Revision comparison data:
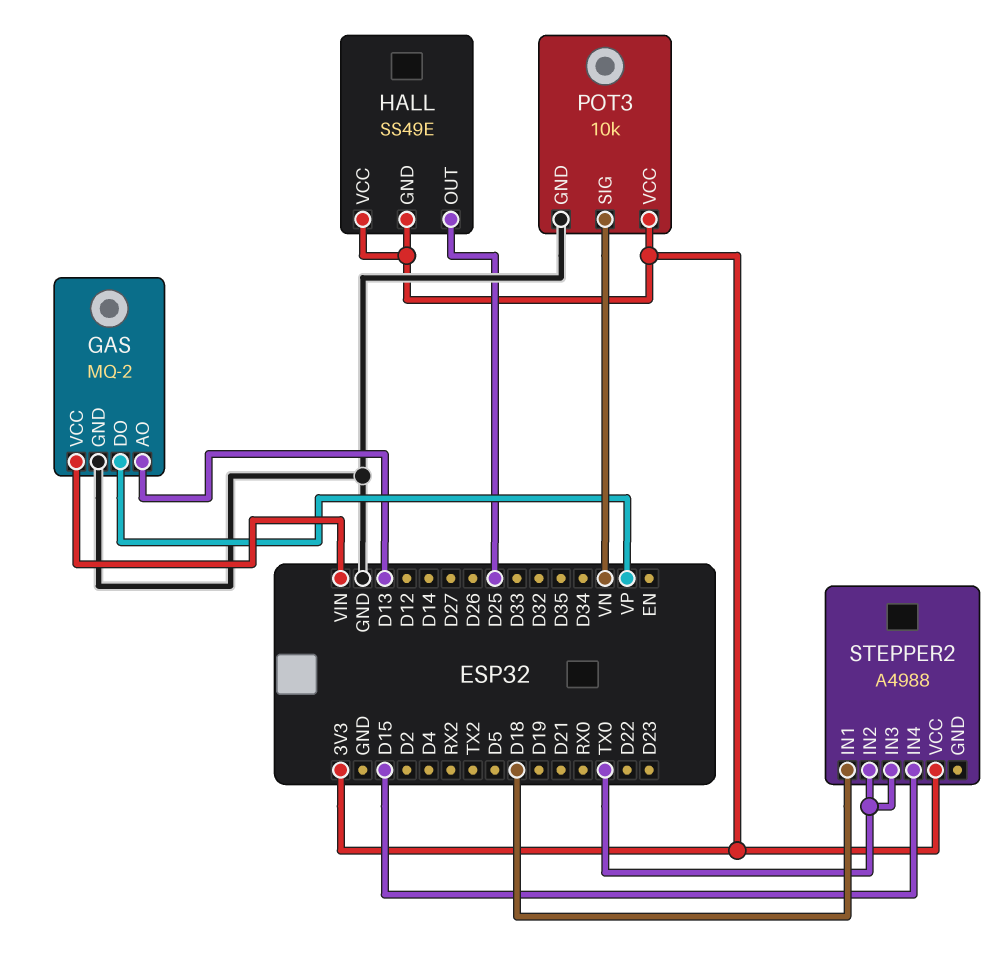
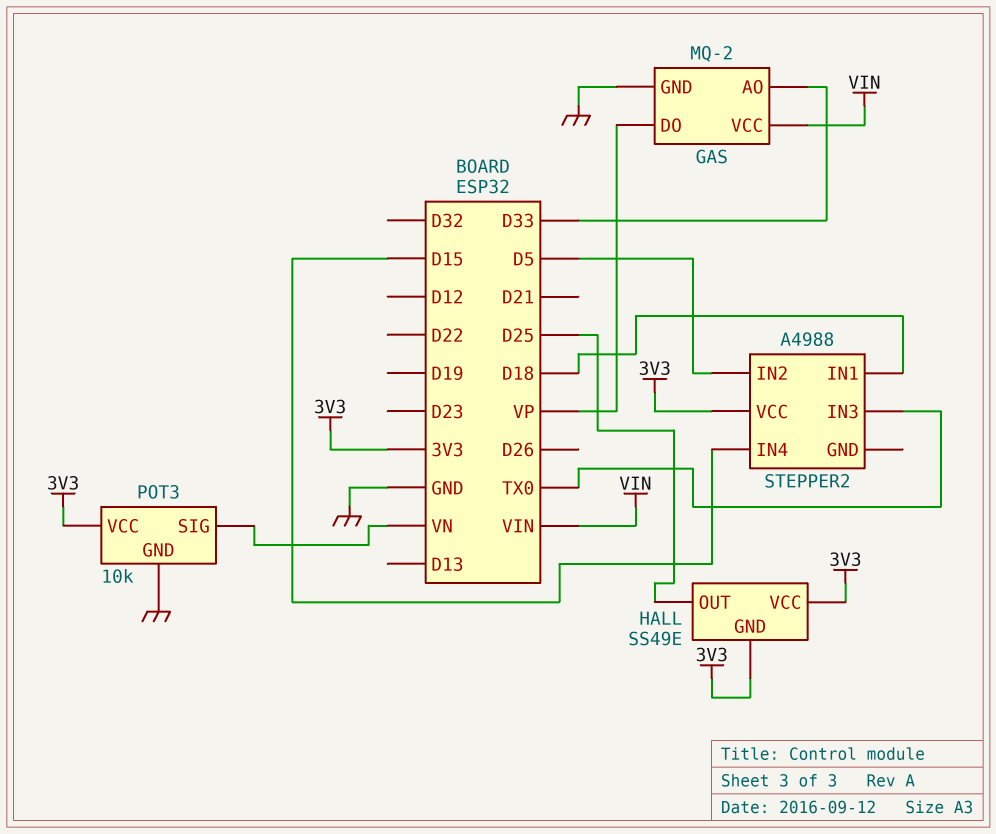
GAS pin AO: D13 -> D33
STEPPER2 pin IN2: TX0 -> D5

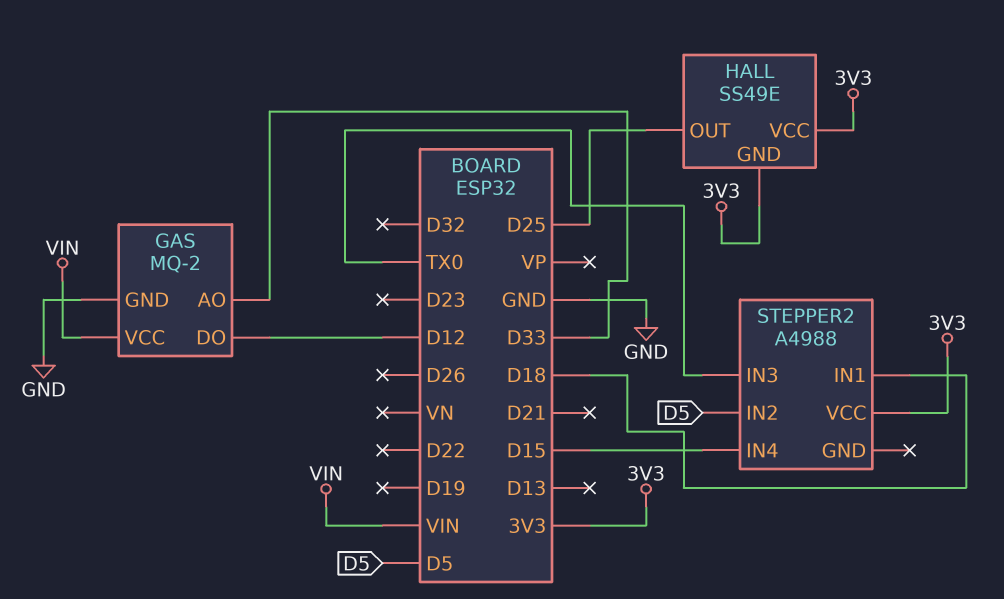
GAS pin DO: VP -> D12
POT3: 10k -> none
POT3 pin GND: GND -> none
POT3 pin SIG: VN -> none
POT3 pin VCC: 3V3 -> none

Problem:
Each line in the entries above that includes the string "none" should be extracted.

Solution for this exercise:
POT3: 10k -> none
POT3 pin GND: GND -> none
POT3 pin SIG: VN -> none
POT3 pin VCC: 3V3 -> none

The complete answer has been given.